§ **Task to carry out**: Taking the line with "Nexlo 2: [350,82,387,119]" as the start, reproduce every line until the records end, exactly and with nothing added.

%%

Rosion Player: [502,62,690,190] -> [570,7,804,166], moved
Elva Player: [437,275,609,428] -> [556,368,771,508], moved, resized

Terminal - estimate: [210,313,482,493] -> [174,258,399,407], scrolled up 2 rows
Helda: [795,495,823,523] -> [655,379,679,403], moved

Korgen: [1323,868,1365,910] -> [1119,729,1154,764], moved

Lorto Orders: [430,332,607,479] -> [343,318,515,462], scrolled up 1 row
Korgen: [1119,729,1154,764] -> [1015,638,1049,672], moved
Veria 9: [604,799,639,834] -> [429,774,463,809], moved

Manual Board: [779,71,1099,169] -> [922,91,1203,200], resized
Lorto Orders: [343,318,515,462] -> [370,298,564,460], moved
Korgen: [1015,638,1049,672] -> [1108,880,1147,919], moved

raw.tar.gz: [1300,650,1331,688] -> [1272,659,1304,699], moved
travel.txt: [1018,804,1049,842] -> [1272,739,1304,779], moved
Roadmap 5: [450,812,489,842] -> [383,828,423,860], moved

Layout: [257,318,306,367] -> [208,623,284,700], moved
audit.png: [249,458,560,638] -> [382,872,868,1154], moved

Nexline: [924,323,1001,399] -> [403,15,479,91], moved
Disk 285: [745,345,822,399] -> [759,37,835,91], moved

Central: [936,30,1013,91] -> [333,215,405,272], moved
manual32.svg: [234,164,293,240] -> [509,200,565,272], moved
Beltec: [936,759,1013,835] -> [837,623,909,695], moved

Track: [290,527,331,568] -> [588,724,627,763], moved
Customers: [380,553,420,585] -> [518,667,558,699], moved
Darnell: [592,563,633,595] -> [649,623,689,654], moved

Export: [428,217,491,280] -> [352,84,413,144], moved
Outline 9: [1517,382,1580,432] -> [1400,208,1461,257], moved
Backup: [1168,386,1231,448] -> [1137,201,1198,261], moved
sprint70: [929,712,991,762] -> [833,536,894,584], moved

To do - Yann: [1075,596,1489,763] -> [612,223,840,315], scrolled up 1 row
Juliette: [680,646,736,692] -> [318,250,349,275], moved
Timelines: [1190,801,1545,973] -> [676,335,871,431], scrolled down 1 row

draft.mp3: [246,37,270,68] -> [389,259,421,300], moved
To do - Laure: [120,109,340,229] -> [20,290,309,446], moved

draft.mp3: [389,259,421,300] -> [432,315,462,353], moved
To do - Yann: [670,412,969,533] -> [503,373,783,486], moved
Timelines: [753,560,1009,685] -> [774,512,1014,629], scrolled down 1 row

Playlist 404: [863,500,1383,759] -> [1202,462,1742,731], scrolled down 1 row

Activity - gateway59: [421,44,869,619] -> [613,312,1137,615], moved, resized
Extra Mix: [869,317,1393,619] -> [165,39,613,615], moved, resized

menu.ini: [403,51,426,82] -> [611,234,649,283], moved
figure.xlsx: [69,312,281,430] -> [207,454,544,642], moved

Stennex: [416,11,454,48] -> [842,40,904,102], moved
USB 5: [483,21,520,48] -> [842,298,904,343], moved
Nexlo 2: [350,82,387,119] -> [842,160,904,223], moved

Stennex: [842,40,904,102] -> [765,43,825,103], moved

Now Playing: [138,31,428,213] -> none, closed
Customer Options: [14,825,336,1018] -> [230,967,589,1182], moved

%%

§ **Response**:
Nexlo 2: [350,82,387,119] -> [842,160,904,223], moved

Stennex: [842,40,904,102] -> [765,43,825,103], moved

Now Playing: [138,31,428,213] -> none, closed
Customer Options: [14,825,336,1018] -> [230,967,589,1182], moved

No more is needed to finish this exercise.